━━━ Source material ━━━

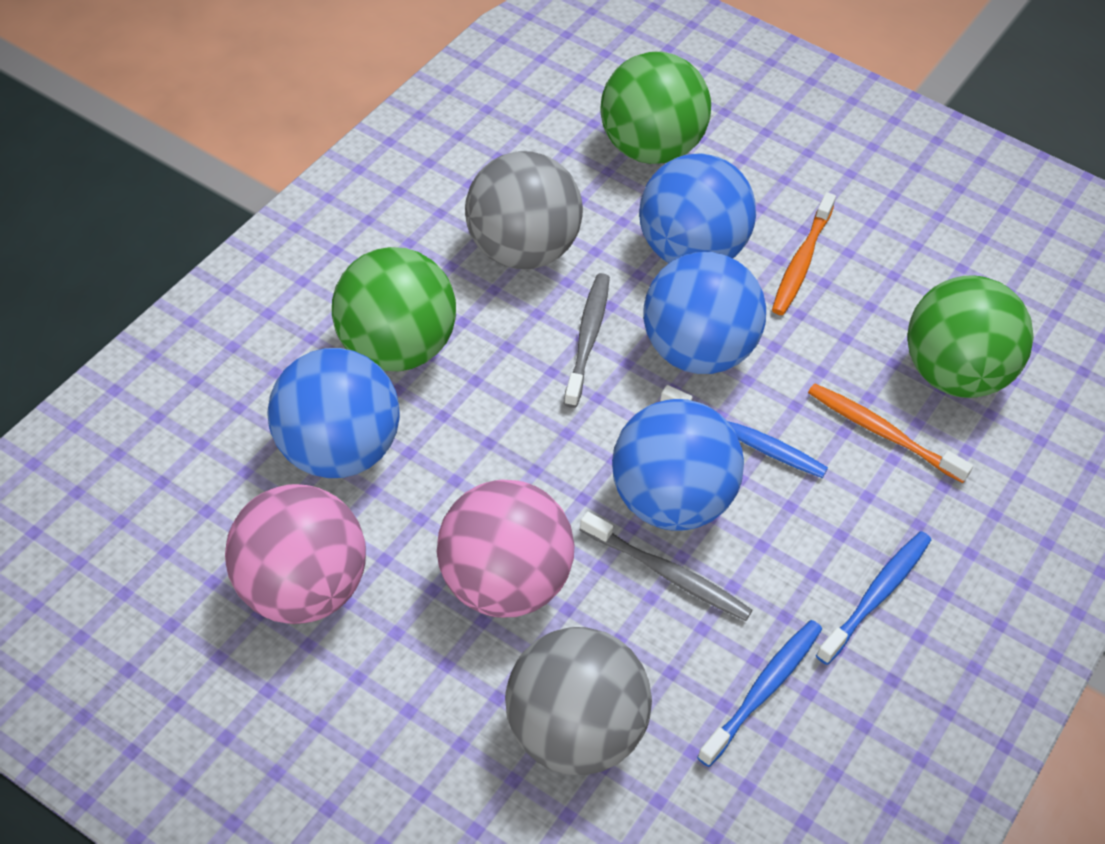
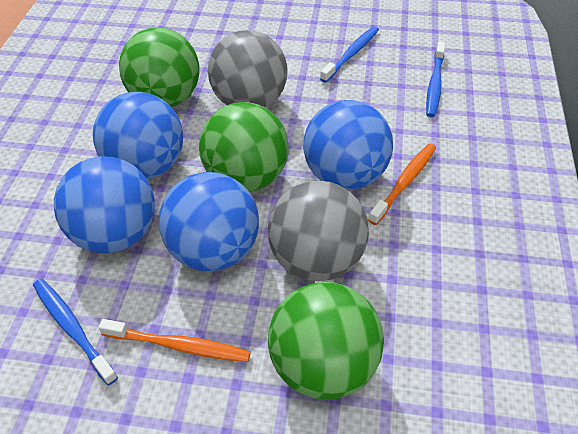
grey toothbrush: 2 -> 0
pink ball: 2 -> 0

━━━
━━━ Source material ━━━

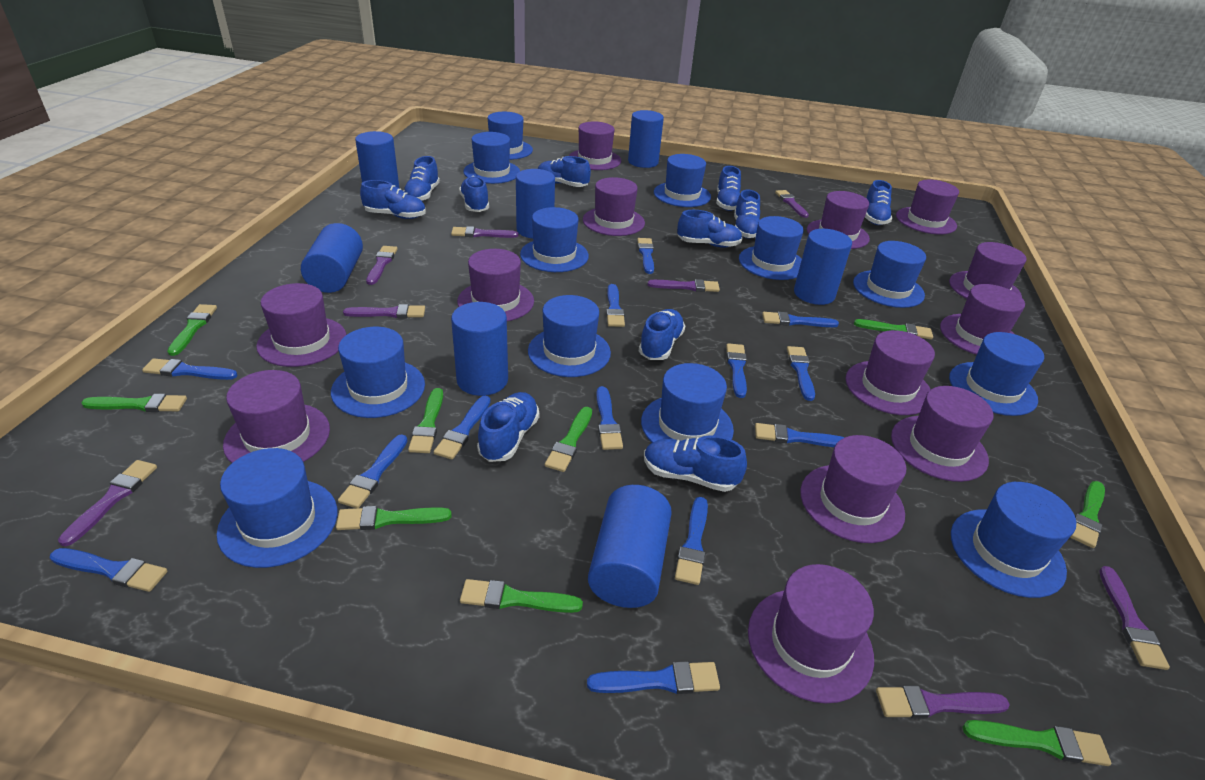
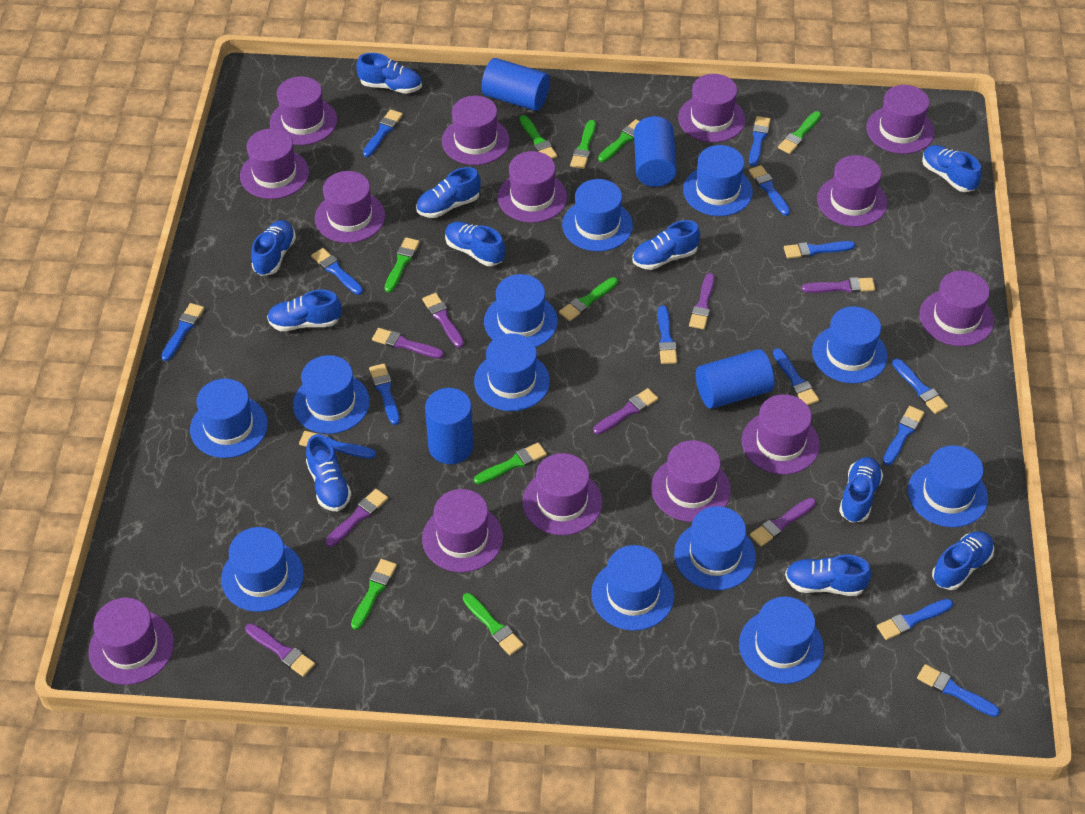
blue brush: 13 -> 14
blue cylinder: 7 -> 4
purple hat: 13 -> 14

━━━
━━━ Source material ━━━

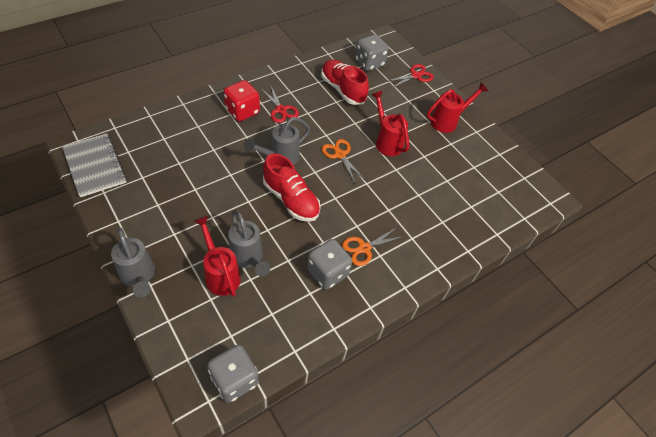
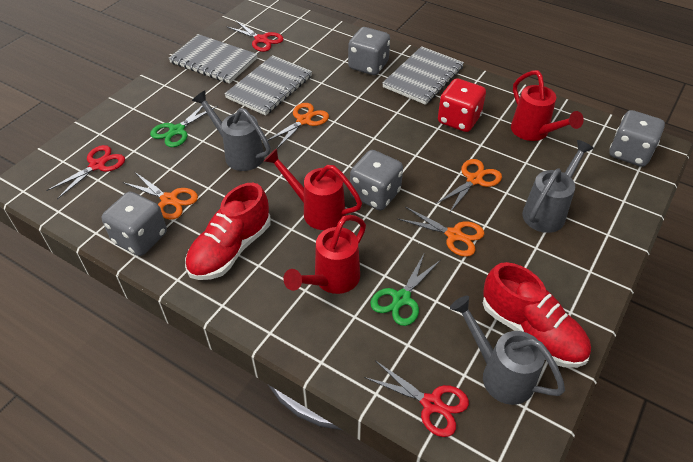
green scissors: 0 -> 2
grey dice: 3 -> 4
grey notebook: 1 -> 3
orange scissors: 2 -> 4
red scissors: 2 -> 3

━━━

* What the task asks *
Of the lines above, copy each that contains "scissors".

* Response *
green scissors: 0 -> 2
orange scissors: 2 -> 4
red scissors: 2 -> 3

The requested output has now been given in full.